Start of Block
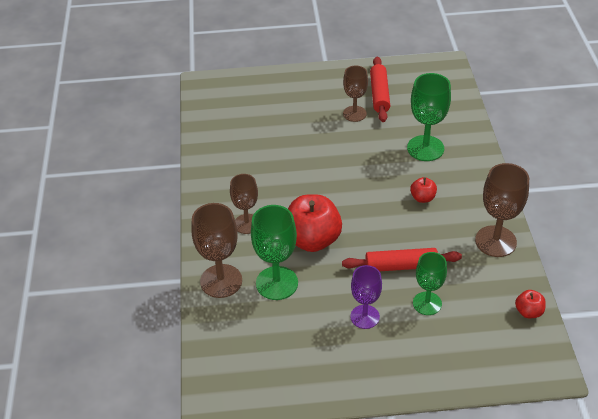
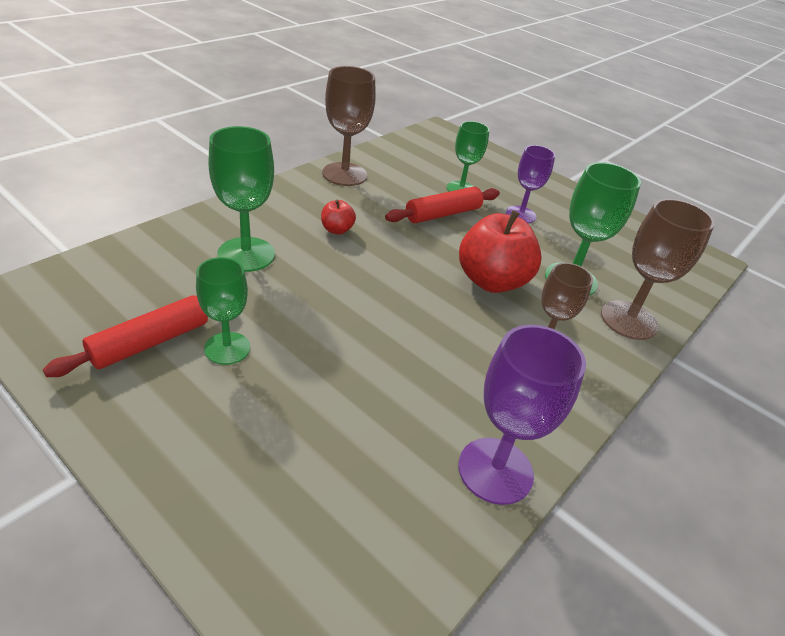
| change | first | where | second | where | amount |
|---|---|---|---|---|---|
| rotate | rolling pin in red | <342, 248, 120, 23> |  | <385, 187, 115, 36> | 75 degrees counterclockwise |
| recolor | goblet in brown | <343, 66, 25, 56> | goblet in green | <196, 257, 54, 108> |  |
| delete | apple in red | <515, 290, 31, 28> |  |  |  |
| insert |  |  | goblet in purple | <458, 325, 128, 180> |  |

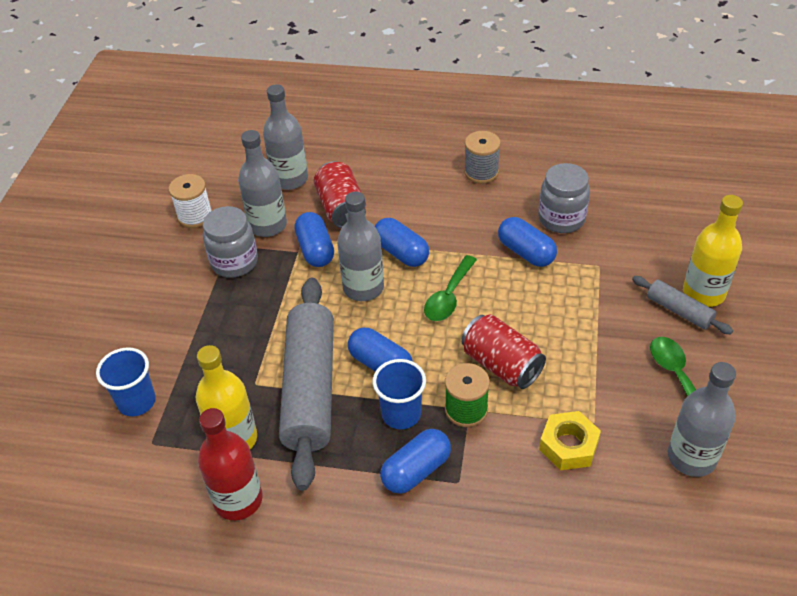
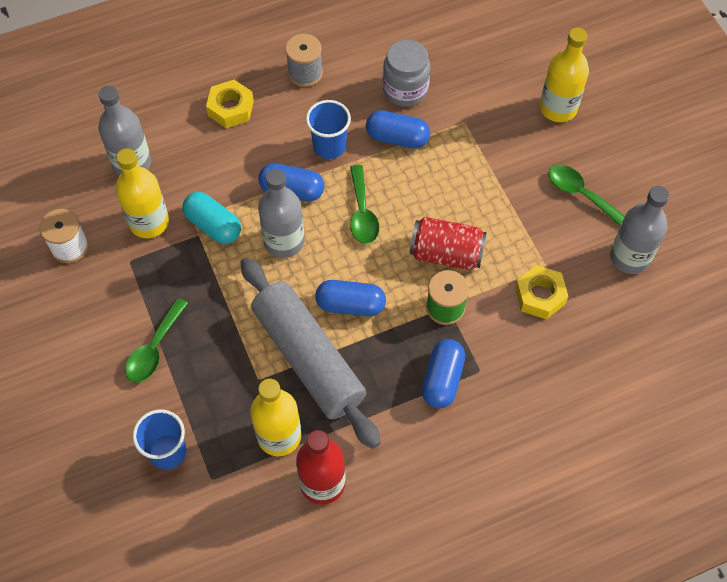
| change | first | where | second | where | amount |
|---|---|---|---|---|---|
| delete | jar in grey | <203, 206, 55, 72> |  |  |  |
| recolor | bottle in grey | <238, 130, 49, 107> | bottle in yellow | <116, 148, 53, 90> |  |
| recolor | capsule in blue | <294, 212, 40, 55> | capsule in turquoise | <183, 192, 58, 52> |  |
| delete | can in red | <314, 161, 52, 67> |  |  |  |
| move | cup in blue | <373, 359, 53, 70> |  | <306, 100, 45, 59> |  |
| delete | rolling pin in grey | <632, 276, 101, 58> |  |  |  |
| insert |  |  | spoon in green | <125, 298, 63, 84> |  |
| insert |  |  | nut in yellow | <206, 80, 48, 48> |  |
End of Block
**WHAT YOU WILL DO:**
Would you restate, exactly and with no pictures, the lines of the entries above from the one containing "degrees counterclockwise |" through the one containing "delete | jar"?

**RESPONSE TO THIS TASK:**
| rotate | rolling pin in red | <342, 248, 120, 23> |  | <385, 187, 115, 36> | 75 degrees counterclockwise |
| recolor | goblet in brown | <343, 66, 25, 56> | goblet in green | <196, 257, 54, 108> |  |
| delete | apple in red | <515, 290, 31, 28> |  |  |  |
| insert |  |  | goblet in purple | <458, 325, 128, 180> |  |

| change | first | where | second | where | amount |
|---|---|---|---|---|---|
| delete | jar in grey | <203, 206, 55, 72> |  |  |  |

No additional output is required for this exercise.